### What you have to do
The required result is every line of the records that includes "down".

Scene images with change listings:
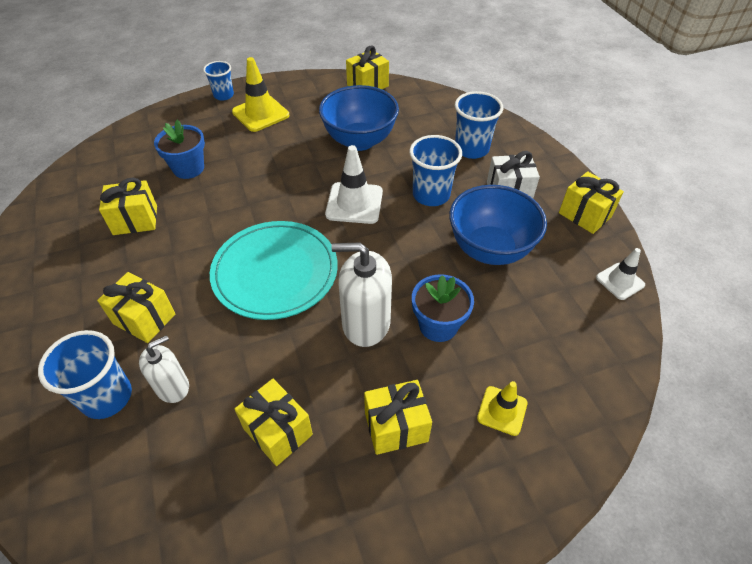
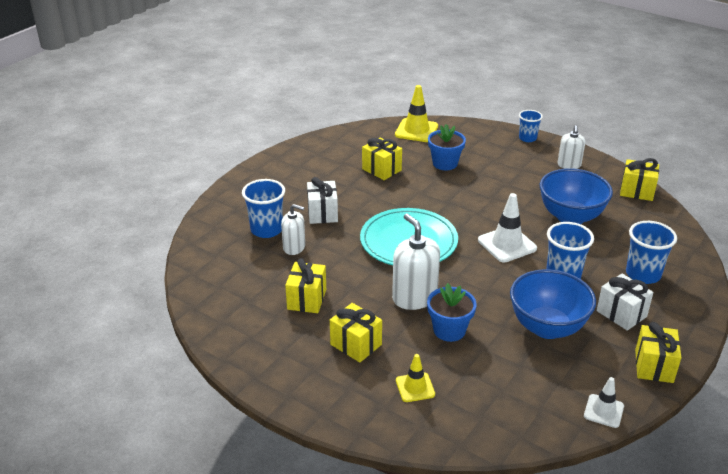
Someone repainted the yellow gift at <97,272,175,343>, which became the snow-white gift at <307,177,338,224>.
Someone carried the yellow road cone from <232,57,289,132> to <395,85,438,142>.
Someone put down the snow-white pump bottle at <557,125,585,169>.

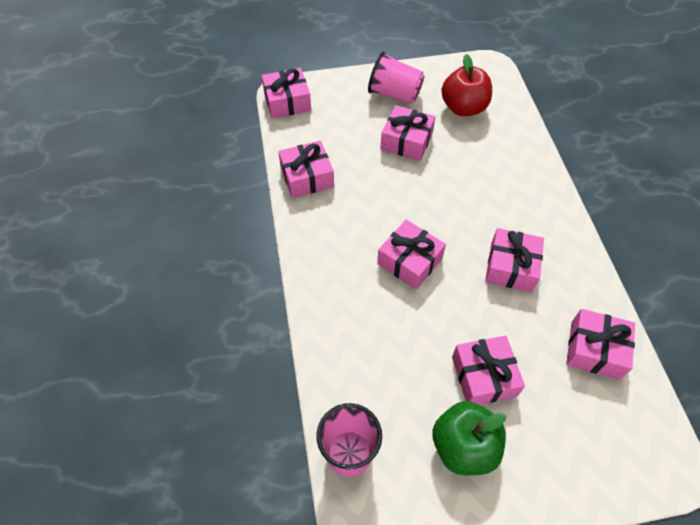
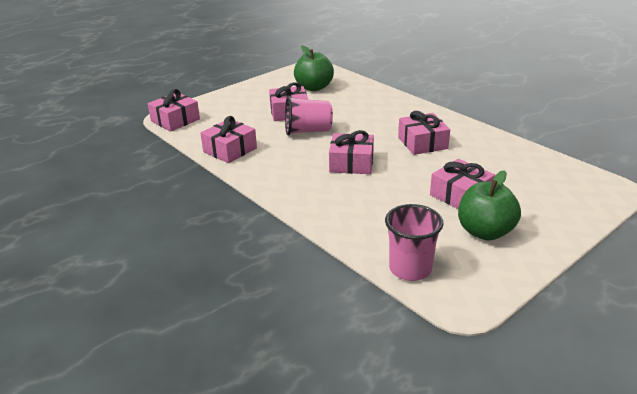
Someone carried the rosy cup from <368,52,424,104> to <285,96,333,136>.
Someone repainted the scarlet toy apple at <441,54,492,116>, which became the green toy apple at <294,45,334,91>.
Someone took away the rosy gift at <566,309,635,380>.

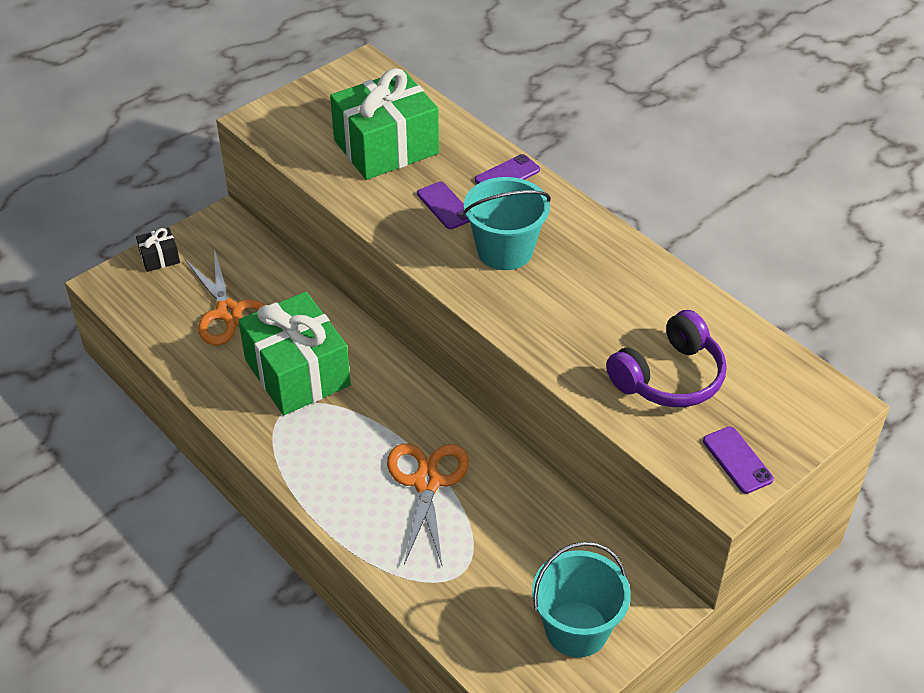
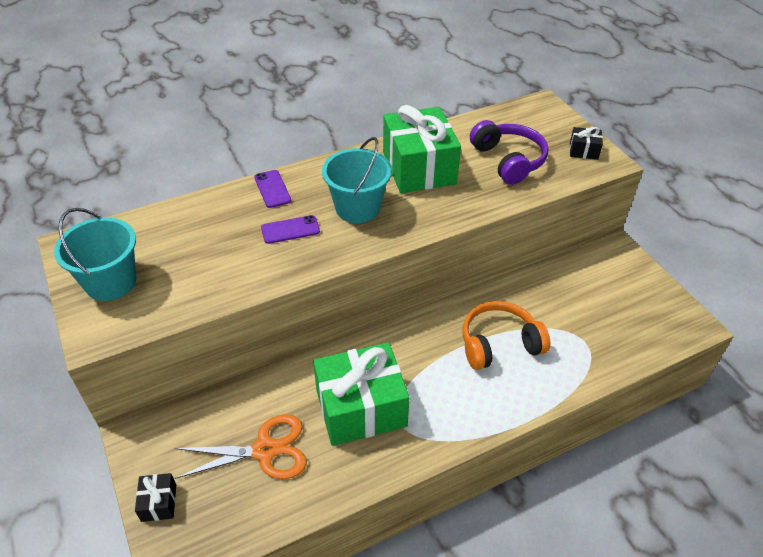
Someone carried the turquoise sand bucket from <532,541,631,657> to <54,208,136,301>.
Someone carried the green gift from <330,68,439,180> to <383,105,461,193>.
Someone swapped the bright orange scissors at <387,443,469,565> for the bright orange headset at <462,301,550,370>.
Someone swapped the royal purple phone at <703,427,774,494> for the jet-black gift at <570,127,603,160>.

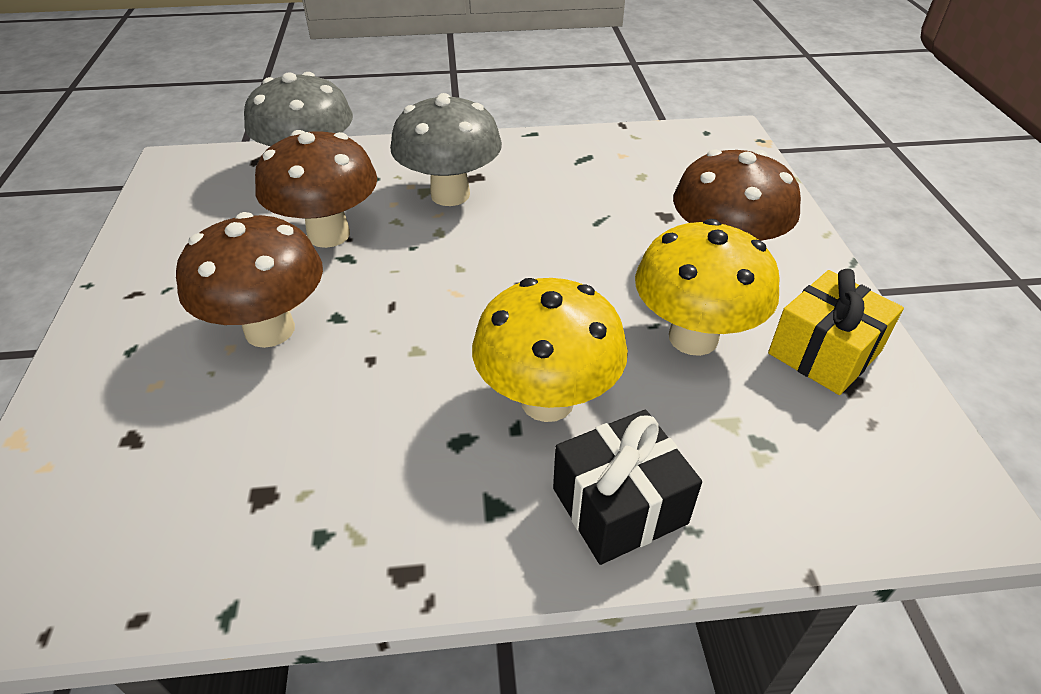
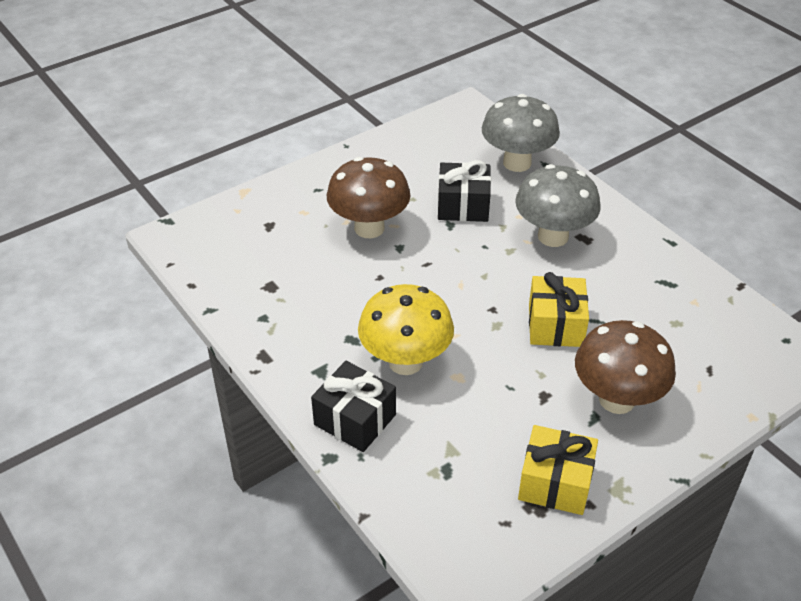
Someone swapped the brown toadstool at <255,130,377,248> for the jet-black gift at <438,160,491,222>.
Someone put down the yellow gift at <529,272,589,347>.
Someone took away the yellow toadstool at <635,219,780,356>.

### Answer space
Someone put down the snow-white pump bottle at <557,125,585,169>.
Someone put down the yellow gift at <529,272,589,347>.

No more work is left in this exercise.